**Aim of the task**: Looking at the entries underneath, work out how many lines contain "lemon". Write only that number.

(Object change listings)
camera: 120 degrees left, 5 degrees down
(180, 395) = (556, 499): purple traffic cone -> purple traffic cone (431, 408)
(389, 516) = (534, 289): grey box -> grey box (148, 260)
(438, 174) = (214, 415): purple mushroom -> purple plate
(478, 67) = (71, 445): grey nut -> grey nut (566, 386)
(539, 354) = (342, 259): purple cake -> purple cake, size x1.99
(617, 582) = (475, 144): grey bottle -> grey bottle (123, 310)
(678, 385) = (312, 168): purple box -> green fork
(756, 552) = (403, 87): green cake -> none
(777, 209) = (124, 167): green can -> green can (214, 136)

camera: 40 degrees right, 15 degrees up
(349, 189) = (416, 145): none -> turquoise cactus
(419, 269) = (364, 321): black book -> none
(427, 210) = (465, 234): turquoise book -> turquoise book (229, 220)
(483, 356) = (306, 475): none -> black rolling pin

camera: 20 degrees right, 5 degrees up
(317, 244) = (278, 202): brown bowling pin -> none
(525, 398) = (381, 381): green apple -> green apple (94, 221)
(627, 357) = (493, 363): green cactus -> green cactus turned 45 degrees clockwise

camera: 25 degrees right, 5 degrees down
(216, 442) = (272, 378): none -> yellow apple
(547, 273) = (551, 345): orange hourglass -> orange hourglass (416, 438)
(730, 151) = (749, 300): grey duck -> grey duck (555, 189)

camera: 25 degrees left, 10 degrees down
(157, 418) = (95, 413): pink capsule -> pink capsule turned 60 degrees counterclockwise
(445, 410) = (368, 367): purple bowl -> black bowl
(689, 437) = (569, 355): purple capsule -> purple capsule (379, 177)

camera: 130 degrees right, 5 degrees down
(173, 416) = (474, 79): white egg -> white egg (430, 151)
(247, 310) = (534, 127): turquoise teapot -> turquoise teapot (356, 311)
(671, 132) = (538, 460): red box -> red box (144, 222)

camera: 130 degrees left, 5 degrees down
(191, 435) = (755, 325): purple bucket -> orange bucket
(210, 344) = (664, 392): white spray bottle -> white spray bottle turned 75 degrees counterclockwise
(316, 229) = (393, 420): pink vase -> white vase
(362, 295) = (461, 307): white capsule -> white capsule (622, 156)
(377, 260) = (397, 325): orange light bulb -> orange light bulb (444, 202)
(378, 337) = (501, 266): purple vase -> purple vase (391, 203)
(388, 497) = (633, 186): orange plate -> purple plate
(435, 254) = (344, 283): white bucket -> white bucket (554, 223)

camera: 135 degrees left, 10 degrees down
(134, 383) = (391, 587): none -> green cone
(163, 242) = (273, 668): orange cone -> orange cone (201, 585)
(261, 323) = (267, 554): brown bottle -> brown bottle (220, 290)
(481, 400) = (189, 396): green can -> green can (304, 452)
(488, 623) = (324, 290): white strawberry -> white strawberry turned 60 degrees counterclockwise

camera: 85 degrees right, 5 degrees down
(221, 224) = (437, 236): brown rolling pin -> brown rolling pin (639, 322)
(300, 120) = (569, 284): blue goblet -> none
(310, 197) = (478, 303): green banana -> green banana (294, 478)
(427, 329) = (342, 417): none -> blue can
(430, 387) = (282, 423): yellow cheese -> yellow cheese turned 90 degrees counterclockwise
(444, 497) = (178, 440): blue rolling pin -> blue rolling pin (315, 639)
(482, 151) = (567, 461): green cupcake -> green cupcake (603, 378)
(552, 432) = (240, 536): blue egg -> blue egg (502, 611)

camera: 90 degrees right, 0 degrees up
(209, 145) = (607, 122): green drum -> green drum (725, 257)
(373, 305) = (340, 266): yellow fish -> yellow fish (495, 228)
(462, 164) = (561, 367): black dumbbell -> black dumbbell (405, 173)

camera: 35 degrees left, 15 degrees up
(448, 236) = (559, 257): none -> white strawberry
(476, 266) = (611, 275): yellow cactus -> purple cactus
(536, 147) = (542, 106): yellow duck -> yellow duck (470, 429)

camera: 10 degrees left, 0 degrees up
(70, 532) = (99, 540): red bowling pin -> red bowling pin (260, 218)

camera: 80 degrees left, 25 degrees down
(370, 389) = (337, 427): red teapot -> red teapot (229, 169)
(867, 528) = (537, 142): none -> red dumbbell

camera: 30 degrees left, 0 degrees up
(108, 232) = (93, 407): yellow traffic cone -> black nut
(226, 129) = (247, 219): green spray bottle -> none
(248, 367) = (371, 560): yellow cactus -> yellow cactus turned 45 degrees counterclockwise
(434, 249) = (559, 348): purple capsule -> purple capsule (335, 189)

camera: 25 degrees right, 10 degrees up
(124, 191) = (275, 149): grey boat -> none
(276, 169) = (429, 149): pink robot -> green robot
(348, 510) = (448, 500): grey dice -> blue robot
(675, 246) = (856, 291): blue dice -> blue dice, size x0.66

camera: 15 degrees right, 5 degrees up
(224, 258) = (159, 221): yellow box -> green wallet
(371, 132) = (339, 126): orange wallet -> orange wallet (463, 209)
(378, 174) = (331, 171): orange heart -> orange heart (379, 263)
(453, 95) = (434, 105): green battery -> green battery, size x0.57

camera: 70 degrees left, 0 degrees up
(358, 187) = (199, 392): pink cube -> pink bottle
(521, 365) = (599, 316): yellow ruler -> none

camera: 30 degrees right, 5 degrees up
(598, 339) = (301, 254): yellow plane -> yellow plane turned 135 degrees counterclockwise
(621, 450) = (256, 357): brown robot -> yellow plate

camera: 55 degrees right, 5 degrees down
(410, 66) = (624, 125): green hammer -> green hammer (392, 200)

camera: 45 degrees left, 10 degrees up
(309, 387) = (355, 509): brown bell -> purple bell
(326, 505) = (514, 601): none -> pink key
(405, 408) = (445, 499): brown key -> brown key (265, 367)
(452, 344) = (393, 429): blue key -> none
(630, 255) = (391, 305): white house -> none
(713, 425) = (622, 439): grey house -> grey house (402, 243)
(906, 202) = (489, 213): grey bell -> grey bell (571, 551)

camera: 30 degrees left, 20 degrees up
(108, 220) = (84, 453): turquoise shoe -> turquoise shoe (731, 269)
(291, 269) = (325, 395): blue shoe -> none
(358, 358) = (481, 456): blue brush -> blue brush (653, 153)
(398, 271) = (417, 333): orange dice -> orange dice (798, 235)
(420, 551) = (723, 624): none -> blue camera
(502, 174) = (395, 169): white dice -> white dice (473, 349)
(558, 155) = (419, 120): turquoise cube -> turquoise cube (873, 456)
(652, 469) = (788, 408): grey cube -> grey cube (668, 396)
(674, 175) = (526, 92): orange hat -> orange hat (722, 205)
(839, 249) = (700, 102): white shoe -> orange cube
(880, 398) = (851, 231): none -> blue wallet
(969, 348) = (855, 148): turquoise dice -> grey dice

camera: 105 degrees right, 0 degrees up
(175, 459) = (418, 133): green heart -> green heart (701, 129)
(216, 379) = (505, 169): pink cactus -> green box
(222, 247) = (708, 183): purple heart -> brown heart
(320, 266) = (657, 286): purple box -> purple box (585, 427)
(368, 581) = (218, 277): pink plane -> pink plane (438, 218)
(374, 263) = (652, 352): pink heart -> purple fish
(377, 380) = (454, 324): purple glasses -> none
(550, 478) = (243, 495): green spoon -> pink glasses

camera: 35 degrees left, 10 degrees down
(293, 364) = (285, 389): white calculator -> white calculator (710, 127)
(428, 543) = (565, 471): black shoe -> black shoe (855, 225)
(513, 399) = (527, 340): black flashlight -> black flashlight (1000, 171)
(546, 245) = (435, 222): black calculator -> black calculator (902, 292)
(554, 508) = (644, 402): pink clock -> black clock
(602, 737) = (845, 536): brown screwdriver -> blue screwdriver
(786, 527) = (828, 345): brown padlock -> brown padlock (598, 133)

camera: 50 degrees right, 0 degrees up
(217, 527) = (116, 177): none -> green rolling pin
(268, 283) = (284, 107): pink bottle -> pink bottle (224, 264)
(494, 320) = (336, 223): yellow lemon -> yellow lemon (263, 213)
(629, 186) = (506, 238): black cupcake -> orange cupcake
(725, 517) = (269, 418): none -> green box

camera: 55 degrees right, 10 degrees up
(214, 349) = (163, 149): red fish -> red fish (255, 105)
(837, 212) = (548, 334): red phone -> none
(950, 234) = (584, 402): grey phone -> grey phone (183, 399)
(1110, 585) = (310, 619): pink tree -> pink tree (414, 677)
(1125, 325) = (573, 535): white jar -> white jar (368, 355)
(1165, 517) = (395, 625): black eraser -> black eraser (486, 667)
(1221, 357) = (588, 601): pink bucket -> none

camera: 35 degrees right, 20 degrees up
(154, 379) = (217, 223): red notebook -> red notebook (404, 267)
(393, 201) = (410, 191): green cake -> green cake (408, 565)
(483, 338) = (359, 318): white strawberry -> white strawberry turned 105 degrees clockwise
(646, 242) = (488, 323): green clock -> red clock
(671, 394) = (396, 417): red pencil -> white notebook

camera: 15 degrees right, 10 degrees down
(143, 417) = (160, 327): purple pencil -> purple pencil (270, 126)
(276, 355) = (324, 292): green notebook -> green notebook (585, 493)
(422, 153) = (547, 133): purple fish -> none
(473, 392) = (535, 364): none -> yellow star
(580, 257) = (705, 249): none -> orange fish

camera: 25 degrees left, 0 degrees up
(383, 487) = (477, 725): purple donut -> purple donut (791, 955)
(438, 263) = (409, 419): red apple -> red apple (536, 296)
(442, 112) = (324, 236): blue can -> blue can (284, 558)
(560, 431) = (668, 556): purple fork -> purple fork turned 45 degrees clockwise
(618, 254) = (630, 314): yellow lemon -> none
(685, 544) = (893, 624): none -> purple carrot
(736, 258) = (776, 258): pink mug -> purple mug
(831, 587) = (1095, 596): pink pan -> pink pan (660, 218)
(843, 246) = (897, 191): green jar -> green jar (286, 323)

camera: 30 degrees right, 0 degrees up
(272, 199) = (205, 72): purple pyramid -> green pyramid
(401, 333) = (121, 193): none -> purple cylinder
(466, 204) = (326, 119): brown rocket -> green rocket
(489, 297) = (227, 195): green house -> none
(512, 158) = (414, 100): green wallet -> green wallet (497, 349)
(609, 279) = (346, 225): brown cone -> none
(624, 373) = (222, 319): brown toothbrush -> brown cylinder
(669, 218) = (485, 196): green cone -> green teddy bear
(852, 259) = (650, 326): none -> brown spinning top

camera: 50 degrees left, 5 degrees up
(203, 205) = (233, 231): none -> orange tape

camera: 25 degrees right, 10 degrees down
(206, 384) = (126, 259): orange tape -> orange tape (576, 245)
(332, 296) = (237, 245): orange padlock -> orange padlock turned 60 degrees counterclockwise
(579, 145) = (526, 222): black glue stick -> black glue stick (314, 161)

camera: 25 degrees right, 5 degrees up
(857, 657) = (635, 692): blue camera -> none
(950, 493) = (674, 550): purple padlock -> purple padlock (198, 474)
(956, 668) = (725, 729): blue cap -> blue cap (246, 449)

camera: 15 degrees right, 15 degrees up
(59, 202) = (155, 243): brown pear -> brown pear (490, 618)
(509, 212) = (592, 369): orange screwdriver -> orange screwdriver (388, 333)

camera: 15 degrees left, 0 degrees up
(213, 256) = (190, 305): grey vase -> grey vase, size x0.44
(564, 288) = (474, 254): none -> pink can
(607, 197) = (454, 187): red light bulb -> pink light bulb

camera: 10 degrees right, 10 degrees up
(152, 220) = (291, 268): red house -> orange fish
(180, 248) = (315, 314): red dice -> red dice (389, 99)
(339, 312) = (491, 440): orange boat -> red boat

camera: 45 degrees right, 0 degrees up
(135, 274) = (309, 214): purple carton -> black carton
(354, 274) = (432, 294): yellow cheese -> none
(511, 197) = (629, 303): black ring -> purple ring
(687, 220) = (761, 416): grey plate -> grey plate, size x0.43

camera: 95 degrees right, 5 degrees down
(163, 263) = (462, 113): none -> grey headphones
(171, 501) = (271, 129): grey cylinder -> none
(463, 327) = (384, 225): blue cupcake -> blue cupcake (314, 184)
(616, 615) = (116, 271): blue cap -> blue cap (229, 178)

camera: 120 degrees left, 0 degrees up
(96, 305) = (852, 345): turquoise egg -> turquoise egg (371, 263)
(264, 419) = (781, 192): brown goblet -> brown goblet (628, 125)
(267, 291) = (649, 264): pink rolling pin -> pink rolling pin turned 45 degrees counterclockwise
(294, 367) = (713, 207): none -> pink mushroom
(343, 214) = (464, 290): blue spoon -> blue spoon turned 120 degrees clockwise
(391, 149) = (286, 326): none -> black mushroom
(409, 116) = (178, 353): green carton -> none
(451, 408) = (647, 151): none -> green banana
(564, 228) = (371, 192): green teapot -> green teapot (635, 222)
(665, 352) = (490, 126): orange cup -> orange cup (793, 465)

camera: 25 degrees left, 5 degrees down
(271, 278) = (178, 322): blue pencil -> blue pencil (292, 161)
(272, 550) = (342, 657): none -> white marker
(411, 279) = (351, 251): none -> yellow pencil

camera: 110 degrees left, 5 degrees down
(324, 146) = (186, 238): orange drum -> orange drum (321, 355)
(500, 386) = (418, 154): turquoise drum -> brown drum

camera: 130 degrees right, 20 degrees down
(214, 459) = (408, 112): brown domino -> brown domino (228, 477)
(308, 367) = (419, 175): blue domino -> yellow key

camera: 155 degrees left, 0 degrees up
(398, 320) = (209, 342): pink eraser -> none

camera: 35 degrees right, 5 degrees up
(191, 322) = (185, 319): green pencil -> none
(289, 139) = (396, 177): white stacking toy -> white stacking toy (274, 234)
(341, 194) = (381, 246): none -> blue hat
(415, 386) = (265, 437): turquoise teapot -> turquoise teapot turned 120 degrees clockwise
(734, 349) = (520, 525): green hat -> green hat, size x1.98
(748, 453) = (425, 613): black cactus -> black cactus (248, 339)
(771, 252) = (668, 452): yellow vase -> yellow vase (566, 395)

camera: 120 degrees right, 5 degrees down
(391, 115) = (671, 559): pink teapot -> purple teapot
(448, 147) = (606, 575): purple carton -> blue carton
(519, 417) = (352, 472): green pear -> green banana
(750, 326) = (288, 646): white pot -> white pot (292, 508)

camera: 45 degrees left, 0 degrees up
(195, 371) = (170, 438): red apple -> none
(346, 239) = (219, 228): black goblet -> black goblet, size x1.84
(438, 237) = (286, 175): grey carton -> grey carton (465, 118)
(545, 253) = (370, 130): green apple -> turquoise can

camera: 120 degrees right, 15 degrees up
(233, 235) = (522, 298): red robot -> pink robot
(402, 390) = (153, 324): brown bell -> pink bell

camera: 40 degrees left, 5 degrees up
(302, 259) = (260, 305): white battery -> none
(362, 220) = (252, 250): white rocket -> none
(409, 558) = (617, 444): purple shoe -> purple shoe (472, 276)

**Written response**: 2